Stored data
__________
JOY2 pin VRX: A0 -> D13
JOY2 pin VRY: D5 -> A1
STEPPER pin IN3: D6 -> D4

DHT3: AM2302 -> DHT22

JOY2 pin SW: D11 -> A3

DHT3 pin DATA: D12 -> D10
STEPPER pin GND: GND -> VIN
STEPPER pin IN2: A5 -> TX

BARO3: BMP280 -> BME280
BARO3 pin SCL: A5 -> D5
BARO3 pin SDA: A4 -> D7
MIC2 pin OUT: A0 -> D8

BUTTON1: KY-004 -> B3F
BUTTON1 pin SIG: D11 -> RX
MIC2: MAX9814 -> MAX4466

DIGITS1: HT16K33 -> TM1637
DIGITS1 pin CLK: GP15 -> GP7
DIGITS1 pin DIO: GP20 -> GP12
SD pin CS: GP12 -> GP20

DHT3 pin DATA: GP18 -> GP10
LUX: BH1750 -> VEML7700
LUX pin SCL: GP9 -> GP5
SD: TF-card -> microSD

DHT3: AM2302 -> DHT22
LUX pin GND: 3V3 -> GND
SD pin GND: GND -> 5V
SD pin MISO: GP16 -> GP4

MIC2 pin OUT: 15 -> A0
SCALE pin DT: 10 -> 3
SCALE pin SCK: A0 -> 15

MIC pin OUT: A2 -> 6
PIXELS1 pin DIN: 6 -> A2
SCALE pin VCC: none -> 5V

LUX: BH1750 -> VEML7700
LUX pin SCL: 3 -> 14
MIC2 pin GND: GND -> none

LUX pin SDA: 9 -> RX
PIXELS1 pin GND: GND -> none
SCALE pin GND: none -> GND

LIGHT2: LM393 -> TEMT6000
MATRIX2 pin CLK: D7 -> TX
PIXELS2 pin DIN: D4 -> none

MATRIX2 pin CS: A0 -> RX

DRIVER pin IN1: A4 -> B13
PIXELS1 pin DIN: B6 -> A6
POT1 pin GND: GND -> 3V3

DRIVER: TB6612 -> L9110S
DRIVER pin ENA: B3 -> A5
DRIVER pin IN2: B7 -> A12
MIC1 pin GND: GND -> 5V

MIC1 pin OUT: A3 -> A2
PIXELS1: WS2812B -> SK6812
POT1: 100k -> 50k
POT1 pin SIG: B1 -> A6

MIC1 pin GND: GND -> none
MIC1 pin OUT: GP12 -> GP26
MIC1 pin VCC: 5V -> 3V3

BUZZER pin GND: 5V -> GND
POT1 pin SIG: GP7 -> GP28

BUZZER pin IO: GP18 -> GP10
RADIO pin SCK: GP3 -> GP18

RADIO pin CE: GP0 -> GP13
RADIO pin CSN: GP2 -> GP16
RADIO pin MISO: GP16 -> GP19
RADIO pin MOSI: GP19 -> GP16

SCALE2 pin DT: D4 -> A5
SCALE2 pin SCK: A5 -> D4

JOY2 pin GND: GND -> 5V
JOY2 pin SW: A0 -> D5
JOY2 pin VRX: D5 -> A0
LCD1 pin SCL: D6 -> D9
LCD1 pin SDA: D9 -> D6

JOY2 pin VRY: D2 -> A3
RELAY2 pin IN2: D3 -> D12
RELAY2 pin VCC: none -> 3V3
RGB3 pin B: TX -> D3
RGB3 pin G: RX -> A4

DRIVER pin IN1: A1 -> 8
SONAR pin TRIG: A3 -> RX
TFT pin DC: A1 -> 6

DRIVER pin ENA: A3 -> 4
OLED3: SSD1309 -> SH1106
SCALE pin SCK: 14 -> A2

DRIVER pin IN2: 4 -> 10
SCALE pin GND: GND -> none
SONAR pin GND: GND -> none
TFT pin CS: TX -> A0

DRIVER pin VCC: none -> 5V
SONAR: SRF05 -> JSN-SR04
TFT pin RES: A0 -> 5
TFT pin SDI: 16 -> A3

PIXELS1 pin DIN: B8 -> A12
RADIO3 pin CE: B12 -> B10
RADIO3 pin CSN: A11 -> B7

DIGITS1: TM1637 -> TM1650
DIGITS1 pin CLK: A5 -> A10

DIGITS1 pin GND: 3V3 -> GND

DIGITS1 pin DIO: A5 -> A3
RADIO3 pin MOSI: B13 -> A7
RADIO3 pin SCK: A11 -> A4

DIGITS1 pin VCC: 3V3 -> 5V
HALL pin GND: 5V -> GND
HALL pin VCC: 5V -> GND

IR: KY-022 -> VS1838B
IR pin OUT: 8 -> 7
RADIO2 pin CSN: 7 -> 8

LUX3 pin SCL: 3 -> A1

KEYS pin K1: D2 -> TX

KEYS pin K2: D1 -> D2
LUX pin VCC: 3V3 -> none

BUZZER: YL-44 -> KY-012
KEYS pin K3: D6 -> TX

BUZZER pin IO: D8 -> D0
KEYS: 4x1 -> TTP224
__________
Up to and including the line that holds "BARO3 pin SDA: A4 -> D7", reproduce the records above exactly from their first line, and give nothing else.

JOY2 pin VRX: A0 -> D13
JOY2 pin VRY: D5 -> A1
STEPPER pin IN3: D6 -> D4

DHT3: AM2302 -> DHT22

JOY2 pin SW: D11 -> A3

DHT3 pin DATA: D12 -> D10
STEPPER pin GND: GND -> VIN
STEPPER pin IN2: A5 -> TX

BARO3: BMP280 -> BME280
BARO3 pin SCL: A5 -> D5
BARO3 pin SDA: A4 -> D7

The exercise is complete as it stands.